• Revision comparison data:
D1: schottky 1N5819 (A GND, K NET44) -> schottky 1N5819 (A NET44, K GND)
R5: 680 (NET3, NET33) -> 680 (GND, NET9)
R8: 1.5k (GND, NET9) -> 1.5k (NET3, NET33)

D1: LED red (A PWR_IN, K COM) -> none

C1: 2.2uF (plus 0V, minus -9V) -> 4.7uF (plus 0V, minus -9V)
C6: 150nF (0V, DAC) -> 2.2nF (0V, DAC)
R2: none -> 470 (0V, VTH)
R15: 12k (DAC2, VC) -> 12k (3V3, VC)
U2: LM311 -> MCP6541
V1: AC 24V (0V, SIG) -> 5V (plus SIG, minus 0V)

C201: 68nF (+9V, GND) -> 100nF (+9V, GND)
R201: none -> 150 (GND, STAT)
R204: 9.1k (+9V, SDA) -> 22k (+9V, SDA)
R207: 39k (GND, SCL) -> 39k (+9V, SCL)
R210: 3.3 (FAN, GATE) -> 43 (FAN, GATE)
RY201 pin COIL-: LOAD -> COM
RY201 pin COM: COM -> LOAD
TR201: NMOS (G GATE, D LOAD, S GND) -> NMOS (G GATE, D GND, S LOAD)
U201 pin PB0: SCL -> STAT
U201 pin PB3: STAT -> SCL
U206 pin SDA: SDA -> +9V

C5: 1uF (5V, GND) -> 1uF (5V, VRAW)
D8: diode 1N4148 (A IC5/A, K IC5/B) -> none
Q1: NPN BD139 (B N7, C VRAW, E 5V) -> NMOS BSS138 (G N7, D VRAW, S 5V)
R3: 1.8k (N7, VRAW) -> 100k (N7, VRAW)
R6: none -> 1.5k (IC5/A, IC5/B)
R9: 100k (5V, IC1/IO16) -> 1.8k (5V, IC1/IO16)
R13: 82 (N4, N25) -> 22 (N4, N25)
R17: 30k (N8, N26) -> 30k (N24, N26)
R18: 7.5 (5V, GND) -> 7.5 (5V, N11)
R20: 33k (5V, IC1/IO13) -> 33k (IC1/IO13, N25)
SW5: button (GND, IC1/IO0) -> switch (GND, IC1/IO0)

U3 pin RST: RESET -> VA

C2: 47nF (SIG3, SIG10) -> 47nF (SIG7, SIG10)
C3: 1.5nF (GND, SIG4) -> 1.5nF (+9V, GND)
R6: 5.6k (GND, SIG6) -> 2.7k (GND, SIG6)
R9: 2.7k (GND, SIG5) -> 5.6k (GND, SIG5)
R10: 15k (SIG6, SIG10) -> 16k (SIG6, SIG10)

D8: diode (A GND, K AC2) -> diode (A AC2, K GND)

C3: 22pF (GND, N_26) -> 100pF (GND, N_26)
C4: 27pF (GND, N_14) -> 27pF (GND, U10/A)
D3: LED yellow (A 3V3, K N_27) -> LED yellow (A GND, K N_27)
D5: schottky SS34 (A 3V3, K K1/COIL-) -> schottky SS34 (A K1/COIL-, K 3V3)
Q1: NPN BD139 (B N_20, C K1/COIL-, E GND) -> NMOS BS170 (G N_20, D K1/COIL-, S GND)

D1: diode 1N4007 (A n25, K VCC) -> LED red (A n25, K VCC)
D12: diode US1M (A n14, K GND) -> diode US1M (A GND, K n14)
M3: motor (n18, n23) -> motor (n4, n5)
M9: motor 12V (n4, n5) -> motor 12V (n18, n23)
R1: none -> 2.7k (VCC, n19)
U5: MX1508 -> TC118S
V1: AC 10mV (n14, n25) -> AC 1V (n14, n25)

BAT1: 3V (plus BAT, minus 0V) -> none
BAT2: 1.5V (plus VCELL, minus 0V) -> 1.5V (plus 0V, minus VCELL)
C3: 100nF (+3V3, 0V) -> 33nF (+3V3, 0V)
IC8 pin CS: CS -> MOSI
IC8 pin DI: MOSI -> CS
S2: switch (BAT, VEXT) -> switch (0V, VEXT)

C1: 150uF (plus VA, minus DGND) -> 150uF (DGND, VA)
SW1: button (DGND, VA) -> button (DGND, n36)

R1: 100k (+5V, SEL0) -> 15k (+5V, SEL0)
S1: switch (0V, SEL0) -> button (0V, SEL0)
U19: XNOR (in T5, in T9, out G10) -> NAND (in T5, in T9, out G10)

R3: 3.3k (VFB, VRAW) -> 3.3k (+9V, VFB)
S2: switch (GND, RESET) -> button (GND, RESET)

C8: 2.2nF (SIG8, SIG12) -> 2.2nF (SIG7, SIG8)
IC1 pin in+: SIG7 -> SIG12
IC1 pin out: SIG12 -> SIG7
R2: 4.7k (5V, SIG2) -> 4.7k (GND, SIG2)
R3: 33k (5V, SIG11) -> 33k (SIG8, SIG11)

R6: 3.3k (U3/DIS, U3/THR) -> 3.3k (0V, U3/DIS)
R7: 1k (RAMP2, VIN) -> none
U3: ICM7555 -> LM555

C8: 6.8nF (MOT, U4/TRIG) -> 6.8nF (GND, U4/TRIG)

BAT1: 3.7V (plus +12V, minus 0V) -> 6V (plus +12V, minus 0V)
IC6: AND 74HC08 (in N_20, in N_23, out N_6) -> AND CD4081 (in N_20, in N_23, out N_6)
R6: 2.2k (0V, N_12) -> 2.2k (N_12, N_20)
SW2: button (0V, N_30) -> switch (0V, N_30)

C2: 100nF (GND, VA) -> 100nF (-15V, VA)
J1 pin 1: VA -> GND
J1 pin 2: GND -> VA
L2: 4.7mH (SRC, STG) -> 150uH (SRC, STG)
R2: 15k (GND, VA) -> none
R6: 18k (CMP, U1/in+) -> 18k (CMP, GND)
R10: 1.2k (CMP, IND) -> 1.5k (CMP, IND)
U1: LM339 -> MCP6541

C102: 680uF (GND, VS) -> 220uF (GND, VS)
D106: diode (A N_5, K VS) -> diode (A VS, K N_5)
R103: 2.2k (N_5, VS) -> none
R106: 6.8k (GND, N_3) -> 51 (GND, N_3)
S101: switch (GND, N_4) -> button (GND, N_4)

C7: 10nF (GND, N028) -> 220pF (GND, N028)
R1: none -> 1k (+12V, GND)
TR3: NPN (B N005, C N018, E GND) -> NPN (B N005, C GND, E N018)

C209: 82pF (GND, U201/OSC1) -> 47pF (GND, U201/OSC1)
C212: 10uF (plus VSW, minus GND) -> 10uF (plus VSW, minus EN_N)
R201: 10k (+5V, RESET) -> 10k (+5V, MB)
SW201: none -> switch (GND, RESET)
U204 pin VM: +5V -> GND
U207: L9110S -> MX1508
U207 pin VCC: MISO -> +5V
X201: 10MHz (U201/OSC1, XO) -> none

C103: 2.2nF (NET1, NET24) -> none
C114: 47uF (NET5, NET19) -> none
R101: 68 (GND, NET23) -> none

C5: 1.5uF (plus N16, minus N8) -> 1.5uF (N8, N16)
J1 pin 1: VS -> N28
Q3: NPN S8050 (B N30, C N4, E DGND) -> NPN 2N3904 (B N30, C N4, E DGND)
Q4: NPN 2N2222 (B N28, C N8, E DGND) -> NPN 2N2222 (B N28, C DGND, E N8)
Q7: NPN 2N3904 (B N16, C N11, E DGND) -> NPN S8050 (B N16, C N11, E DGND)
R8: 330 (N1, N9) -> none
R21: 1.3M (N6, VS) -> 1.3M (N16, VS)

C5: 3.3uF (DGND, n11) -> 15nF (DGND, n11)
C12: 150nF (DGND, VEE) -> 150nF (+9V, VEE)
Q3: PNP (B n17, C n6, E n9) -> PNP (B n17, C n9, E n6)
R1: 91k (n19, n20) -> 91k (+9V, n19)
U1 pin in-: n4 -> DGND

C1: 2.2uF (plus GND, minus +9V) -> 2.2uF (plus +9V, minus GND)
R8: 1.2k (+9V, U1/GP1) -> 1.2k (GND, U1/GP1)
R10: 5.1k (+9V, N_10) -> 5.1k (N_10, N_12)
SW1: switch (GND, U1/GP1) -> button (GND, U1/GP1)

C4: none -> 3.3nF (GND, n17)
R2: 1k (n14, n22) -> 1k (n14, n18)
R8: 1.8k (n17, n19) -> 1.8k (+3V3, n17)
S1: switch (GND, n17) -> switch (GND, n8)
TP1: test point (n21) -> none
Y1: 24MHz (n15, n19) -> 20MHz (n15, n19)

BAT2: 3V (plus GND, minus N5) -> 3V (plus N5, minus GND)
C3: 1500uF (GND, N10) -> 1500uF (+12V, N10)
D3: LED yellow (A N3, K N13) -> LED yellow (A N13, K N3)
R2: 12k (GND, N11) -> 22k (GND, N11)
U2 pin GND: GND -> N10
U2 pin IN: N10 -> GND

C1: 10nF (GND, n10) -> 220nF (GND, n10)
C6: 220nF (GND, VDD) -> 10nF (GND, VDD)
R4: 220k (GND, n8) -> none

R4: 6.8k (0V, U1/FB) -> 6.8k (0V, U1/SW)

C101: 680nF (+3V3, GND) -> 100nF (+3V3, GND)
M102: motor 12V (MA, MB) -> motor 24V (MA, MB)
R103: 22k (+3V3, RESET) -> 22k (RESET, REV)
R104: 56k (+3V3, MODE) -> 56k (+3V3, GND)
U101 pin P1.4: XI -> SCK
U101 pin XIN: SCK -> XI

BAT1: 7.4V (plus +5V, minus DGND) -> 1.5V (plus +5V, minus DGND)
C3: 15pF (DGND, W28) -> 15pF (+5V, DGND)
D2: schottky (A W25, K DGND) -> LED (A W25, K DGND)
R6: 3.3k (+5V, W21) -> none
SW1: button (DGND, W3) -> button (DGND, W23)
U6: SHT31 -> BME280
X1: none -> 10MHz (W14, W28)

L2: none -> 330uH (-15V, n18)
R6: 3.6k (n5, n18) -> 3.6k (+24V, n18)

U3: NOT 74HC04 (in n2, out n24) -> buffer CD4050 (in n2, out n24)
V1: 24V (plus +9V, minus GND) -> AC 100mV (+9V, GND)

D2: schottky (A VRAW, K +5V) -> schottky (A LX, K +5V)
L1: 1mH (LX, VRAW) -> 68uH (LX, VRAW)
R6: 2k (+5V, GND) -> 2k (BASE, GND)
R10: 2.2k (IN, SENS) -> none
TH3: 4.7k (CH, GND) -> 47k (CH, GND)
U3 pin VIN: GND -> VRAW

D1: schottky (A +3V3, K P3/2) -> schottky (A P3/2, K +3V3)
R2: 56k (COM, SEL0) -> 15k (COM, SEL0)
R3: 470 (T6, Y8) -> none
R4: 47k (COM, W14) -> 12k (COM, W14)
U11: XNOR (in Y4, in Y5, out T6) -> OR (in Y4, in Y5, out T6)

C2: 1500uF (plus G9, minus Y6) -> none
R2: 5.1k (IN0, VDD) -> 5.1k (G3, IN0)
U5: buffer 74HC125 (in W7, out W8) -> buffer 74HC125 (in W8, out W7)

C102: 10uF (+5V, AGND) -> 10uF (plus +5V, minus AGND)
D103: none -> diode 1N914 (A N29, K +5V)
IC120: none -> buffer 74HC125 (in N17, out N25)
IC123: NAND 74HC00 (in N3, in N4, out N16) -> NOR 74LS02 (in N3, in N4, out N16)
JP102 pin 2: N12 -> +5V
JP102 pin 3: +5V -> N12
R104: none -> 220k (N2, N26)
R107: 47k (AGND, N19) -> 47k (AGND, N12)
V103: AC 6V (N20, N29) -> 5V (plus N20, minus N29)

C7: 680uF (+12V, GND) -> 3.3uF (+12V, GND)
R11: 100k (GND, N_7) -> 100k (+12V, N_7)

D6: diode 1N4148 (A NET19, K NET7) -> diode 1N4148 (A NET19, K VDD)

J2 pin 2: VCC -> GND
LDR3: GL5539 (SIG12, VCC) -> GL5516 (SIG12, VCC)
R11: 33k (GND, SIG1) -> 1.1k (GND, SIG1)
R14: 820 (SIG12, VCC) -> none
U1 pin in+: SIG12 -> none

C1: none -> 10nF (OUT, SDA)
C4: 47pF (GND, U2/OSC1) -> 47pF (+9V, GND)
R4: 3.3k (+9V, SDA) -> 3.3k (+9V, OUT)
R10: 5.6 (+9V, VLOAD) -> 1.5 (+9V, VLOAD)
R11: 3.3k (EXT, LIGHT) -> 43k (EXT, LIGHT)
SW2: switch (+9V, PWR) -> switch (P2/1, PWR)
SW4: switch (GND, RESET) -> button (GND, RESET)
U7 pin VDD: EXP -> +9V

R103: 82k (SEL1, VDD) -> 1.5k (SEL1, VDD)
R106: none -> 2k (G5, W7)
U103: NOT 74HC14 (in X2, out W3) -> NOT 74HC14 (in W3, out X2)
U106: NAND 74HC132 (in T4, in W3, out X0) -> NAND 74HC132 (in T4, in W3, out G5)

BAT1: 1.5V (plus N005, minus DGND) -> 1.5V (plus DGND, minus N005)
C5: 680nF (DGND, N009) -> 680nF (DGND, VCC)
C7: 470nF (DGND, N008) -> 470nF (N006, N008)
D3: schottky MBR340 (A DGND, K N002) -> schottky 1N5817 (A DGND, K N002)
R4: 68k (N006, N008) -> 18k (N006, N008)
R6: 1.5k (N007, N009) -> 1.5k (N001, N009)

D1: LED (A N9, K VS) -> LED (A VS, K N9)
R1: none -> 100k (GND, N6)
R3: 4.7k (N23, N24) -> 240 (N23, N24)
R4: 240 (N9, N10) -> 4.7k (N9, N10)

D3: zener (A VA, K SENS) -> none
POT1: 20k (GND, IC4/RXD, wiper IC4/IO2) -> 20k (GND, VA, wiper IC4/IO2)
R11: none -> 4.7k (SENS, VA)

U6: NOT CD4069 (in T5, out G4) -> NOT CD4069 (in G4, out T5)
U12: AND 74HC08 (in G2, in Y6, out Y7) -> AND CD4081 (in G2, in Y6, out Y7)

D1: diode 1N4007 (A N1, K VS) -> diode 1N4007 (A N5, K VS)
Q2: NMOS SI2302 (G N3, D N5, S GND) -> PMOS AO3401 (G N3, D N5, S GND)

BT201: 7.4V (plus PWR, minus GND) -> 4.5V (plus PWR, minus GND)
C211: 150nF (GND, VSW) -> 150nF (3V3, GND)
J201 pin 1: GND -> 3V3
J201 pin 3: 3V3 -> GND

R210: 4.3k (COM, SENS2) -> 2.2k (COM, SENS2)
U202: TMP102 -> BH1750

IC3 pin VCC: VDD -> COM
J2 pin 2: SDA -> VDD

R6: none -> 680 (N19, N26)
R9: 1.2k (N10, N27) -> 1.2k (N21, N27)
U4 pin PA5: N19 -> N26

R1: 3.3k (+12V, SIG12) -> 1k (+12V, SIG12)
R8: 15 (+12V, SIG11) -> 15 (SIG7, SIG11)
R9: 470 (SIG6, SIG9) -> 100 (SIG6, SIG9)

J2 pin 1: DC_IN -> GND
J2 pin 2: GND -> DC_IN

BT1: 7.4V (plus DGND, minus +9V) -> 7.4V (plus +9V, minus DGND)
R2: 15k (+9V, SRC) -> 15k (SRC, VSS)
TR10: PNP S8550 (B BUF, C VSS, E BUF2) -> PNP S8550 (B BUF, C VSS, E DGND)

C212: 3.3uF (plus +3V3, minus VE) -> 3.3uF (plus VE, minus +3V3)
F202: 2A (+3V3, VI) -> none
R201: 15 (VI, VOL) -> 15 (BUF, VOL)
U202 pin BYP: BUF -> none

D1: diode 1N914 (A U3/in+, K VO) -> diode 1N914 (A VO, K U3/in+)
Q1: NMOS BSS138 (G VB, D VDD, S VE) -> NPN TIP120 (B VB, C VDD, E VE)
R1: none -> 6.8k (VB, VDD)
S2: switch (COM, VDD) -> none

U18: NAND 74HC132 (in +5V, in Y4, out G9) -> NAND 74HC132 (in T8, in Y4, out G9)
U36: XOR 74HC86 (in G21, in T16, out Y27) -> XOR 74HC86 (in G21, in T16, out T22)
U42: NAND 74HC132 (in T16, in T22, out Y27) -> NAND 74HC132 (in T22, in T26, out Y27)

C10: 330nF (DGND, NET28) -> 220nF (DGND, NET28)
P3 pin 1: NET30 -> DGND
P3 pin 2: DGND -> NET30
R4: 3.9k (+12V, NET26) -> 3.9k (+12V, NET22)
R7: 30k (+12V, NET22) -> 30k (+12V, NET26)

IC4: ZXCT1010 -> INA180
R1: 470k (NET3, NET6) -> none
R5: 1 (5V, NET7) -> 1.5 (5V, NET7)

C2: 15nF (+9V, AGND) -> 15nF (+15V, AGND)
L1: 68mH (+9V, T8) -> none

• WHAT IS EXPECTED: Only the lines from the one with "U202 pin BYP: BUF -> none" through the end of the records above are to be copied, exactly as written.

• EXERCISE RESULT:
U202 pin BYP: BUF -> none

D1: diode 1N914 (A U3/in+, K VO) -> diode 1N914 (A VO, K U3/in+)
Q1: NMOS BSS138 (G VB, D VDD, S VE) -> NPN TIP120 (B VB, C VDD, E VE)
R1: none -> 6.8k (VB, VDD)
S2: switch (COM, VDD) -> none

U18: NAND 74HC132 (in +5V, in Y4, out G9) -> NAND 74HC132 (in T8, in Y4, out G9)
U36: XOR 74HC86 (in G21, in T16, out Y27) -> XOR 74HC86 (in G21, in T16, out T22)
U42: NAND 74HC132 (in T16, in T22, out Y27) -> NAND 74HC132 (in T22, in T26, out Y27)

C10: 330nF (DGND, NET28) -> 220nF (DGND, NET28)
P3 pin 1: NET30 -> DGND
P3 pin 2: DGND -> NET30
R4: 3.9k (+12V, NET26) -> 3.9k (+12V, NET22)
R7: 30k (+12V, NET22) -> 30k (+12V, NET26)

IC4: ZXCT1010 -> INA180
R1: 470k (NET3, NET6) -> none
R5: 1 (5V, NET7) -> 1.5 (5V, NET7)

C2: 15nF (+9V, AGND) -> 15nF (+15V, AGND)
L1: 68mH (+9V, T8) -> none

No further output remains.